_Task directions_: Your job is to retype all of the data word for word, leaving every image out.

_Dataset content_:
_____

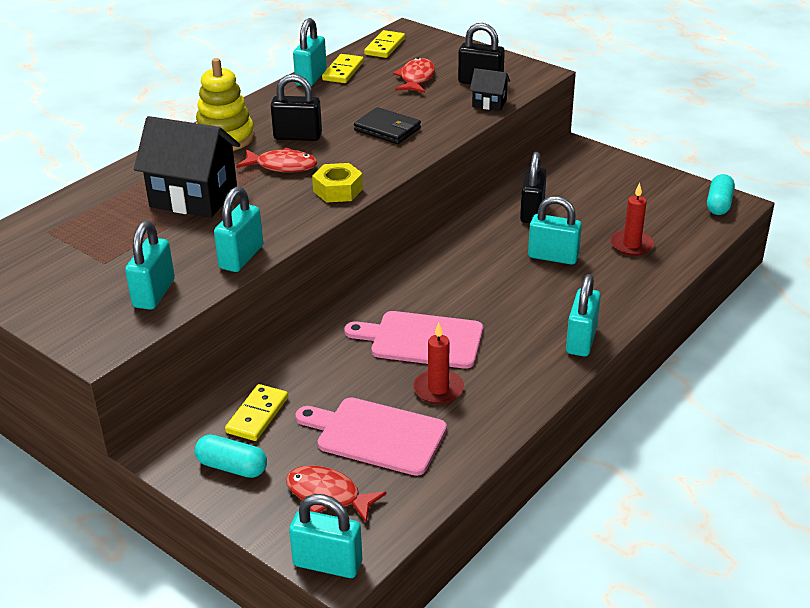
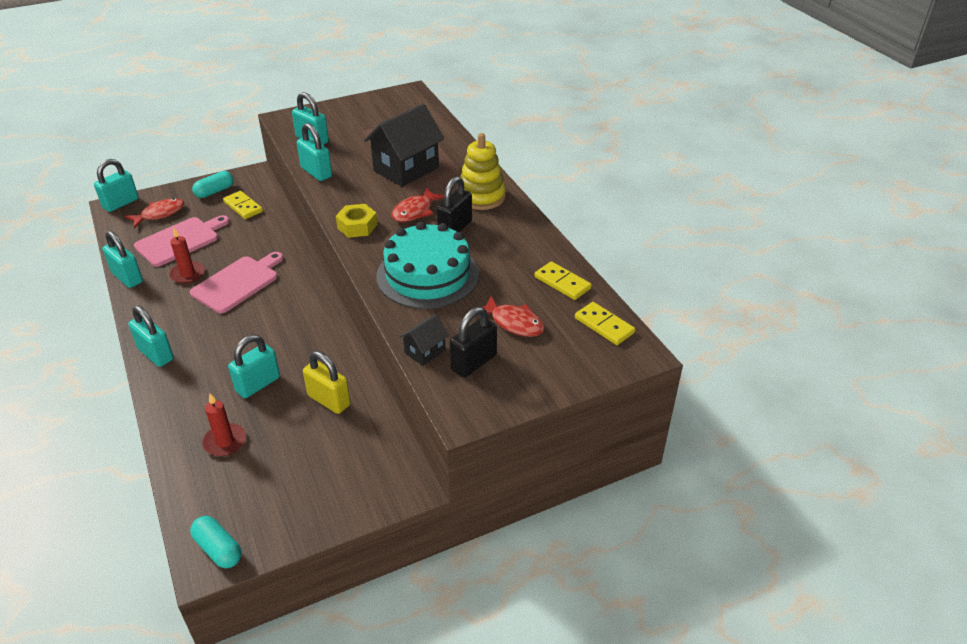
camera: 115 degrees right, 5 degrees up
turquoise padlock [293,18,327,86] -> turquoise padlock moved to [102,231,143,288]
black wallet [354,107,421,144] -> turquoise cake [376,222,479,309]
black padlock [520,152,547,223] -> yellow padlock [303,351,351,414]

_____

_Solution to the exercise_:
camera: 115 degrees right, 5 degrees up
turquoise padlock [293,18,327,86] -> turquoise padlock moved to [102,231,143,288]
black wallet [354,107,421,144] -> turquoise cake [376,222,479,309]
black padlock [520,152,547,223] -> yellow padlock [303,351,351,414]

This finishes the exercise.